Collected data »
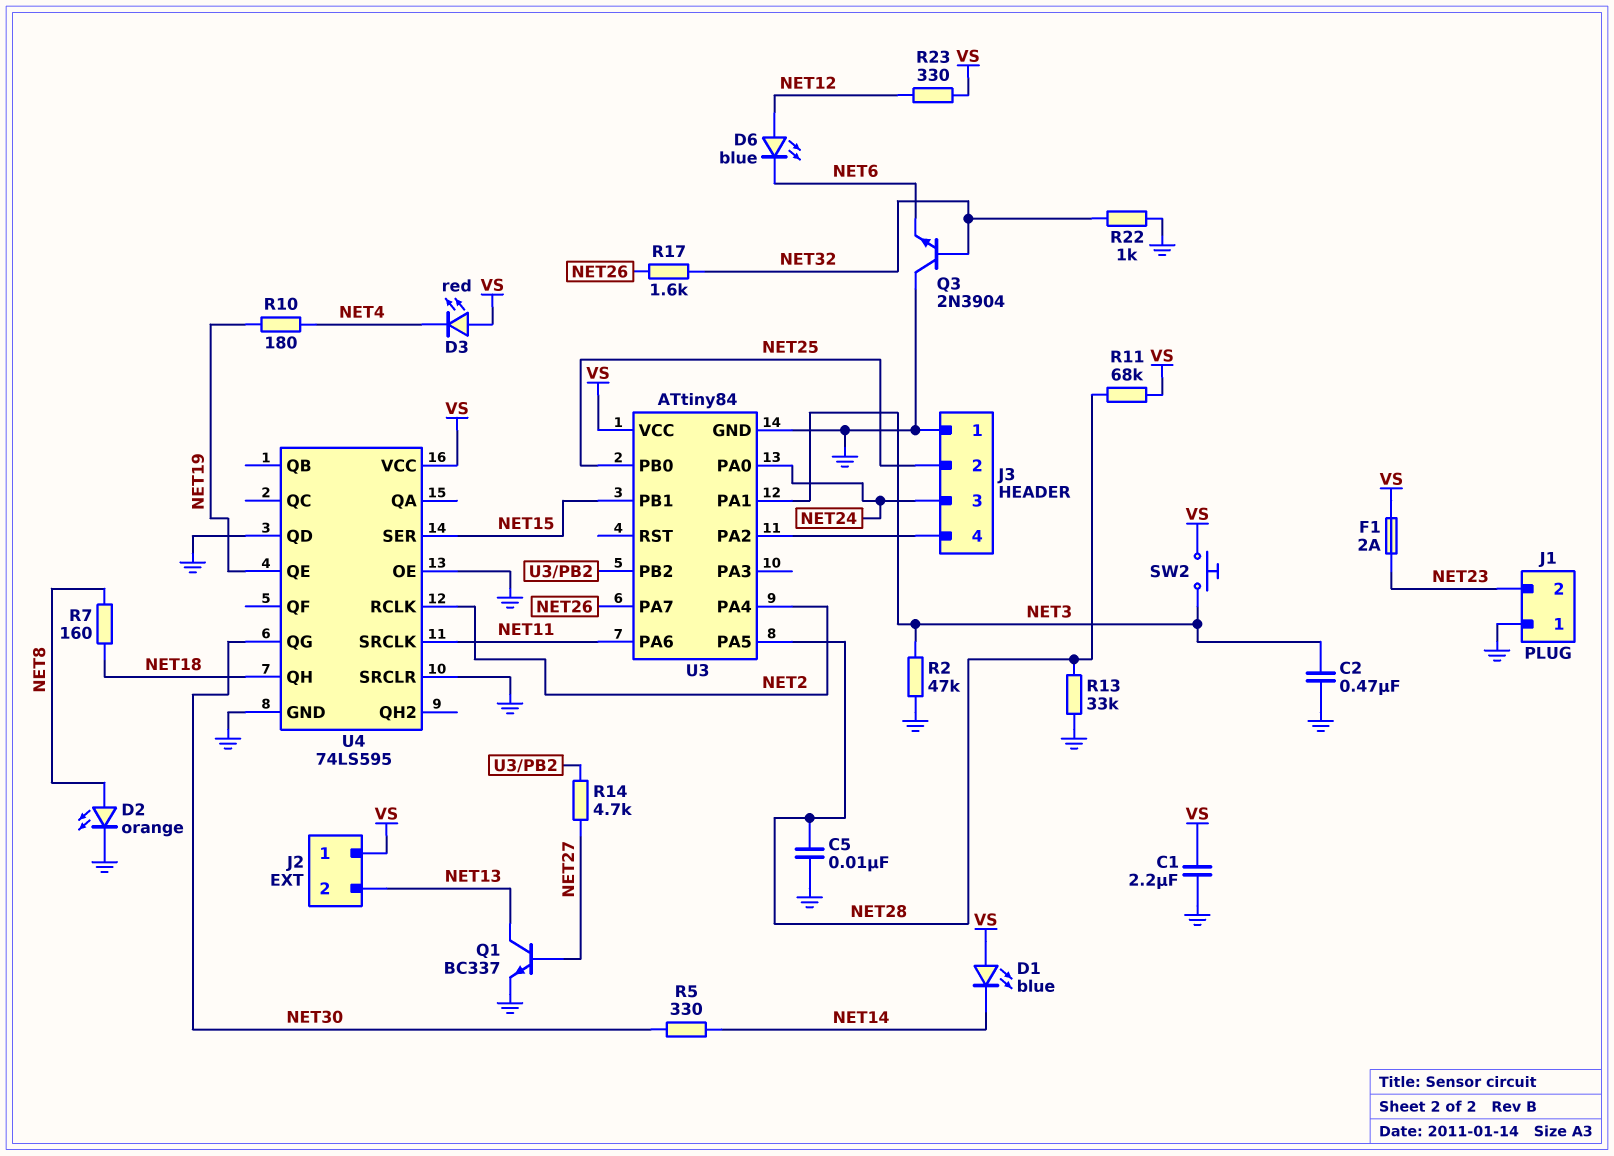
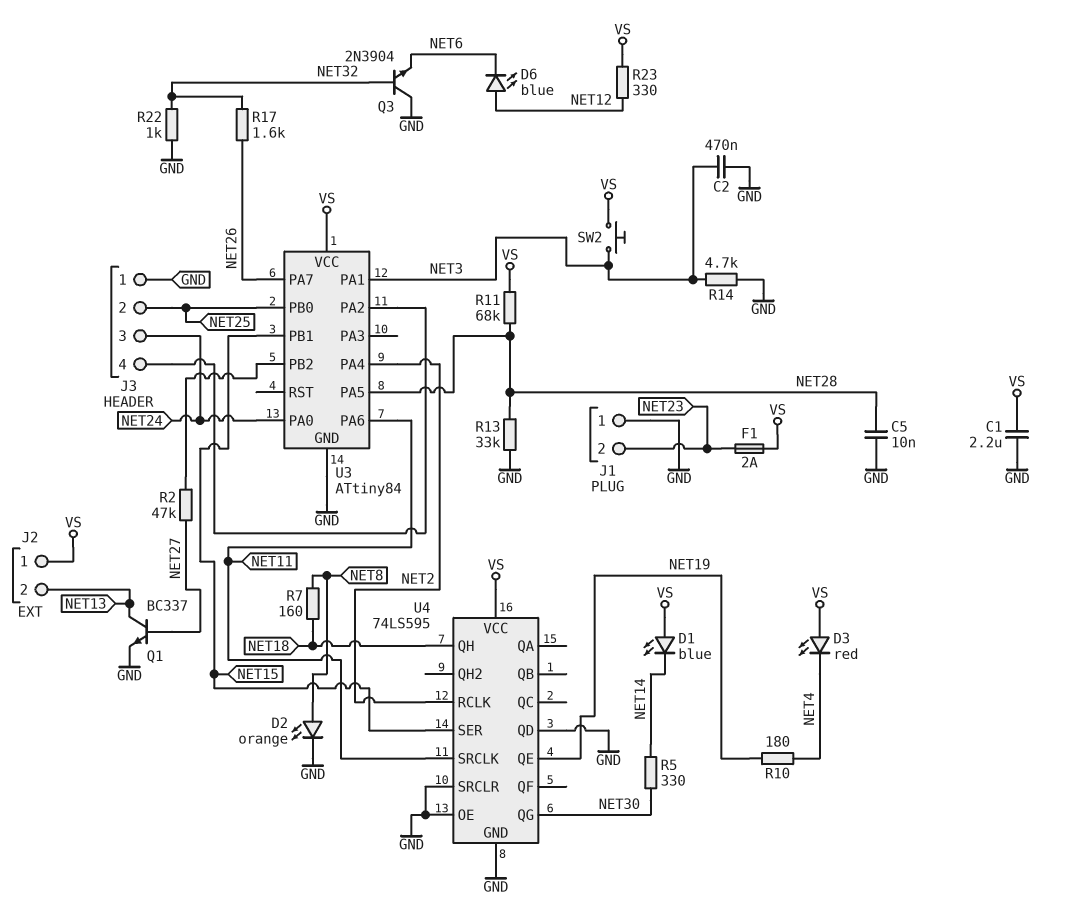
R2: 47k (GND, NET3) -> 47k (NET27, U3/PB2)
R14: 4.7k (NET27, U3/PB2) -> 4.7k (GND, NET3)

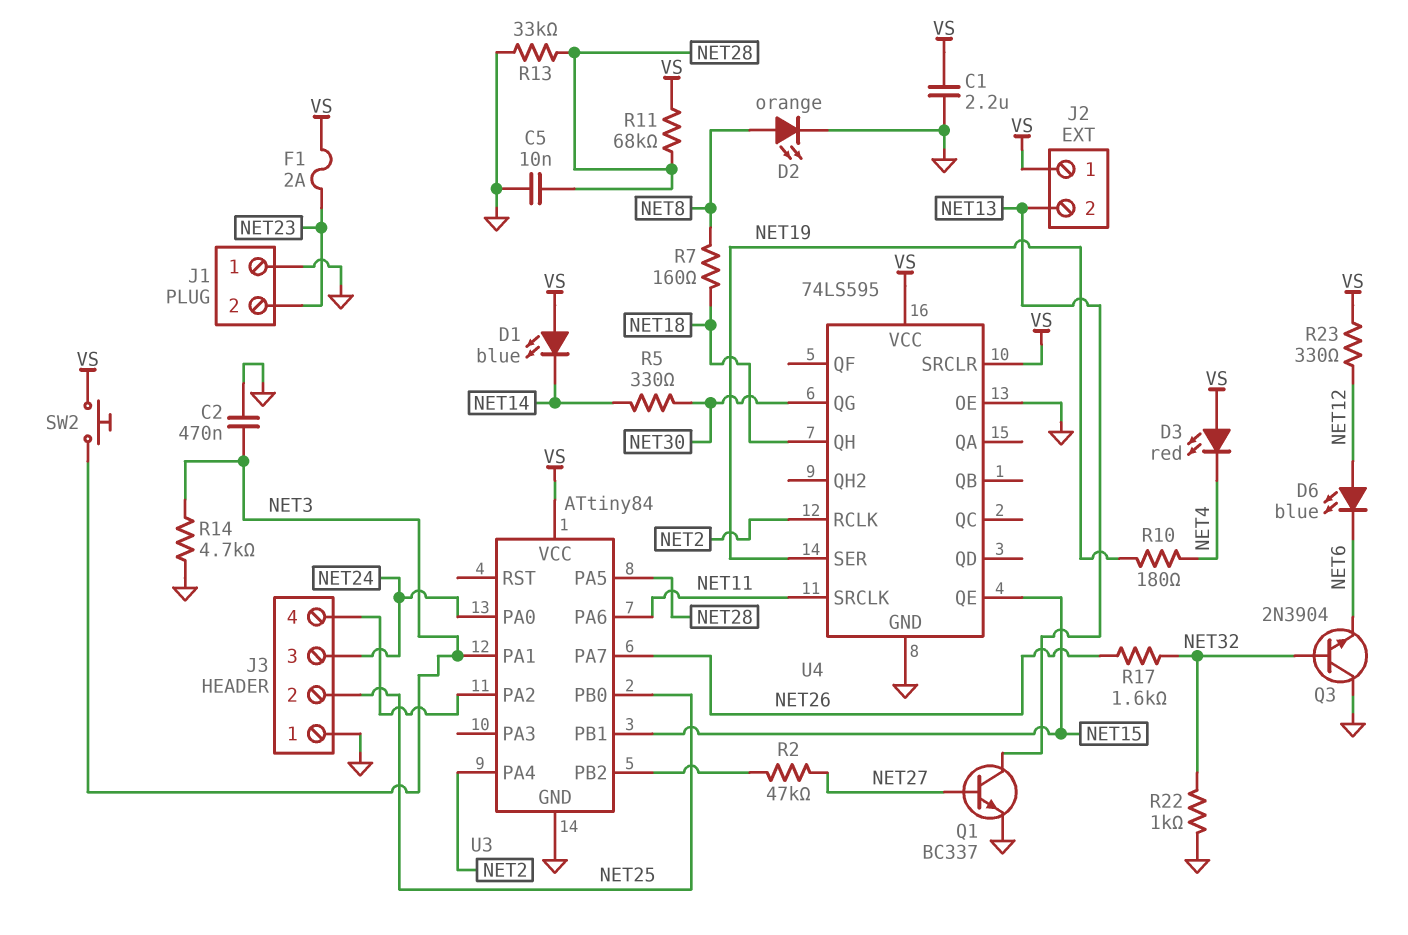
U4 pin QD: GND -> none
U4 pin QE: NET19 -> NET15
U4 pin SER: NET15 -> NET19
U4 pin SRCLR: GND -> VS

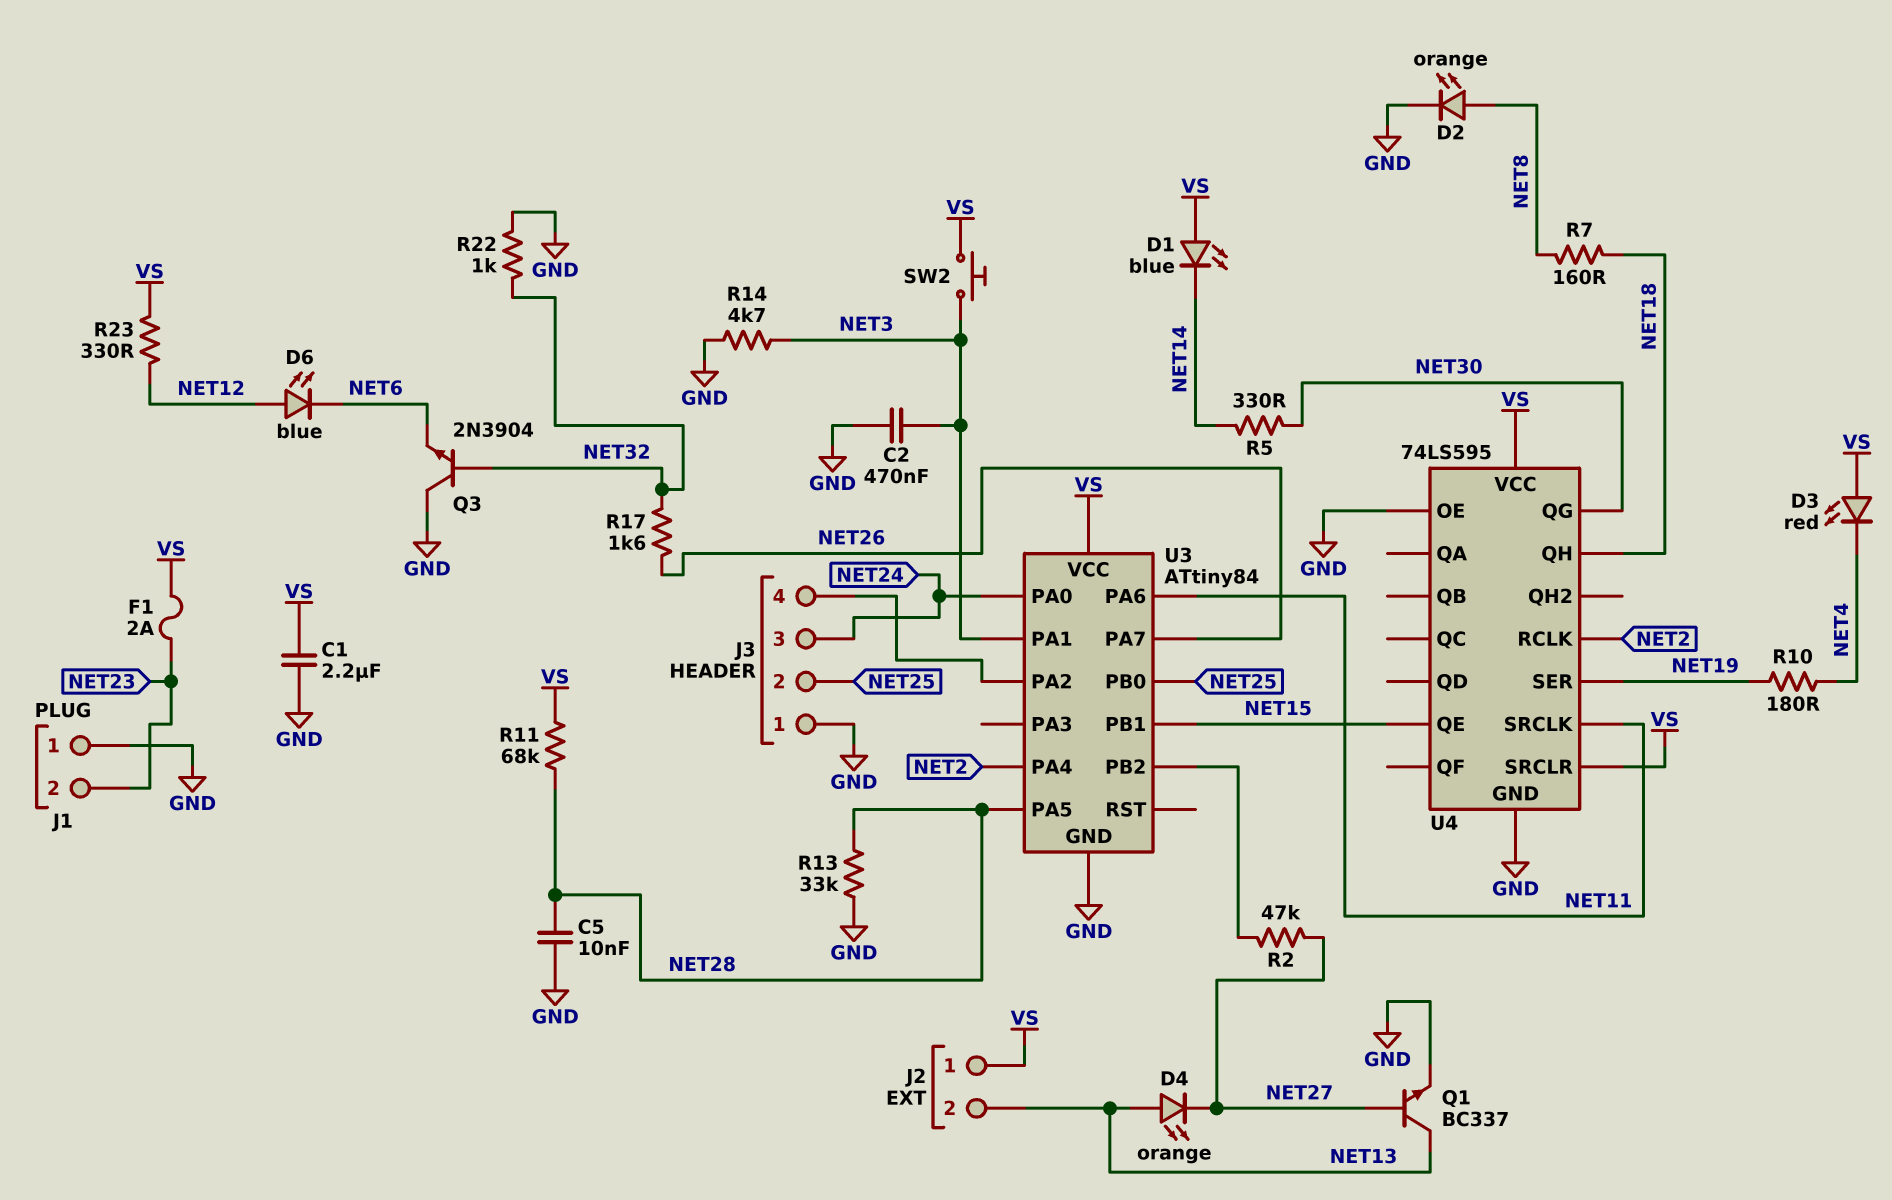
D4: none -> LED orange (A NET13, K NET27)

AIM OF THE TASK »
Set down all the lines above exactly as they appear, with no pictures.

RESPONSE AREA »
R2: 47k (GND, NET3) -> 47k (NET27, U3/PB2)
R14: 4.7k (NET27, U3/PB2) -> 4.7k (GND, NET3)

U4 pin QD: GND -> none
U4 pin QE: NET19 -> NET15
U4 pin SER: NET15 -> NET19
U4 pin SRCLR: GND -> VS

D4: none -> LED orange (A NET13, K NET27)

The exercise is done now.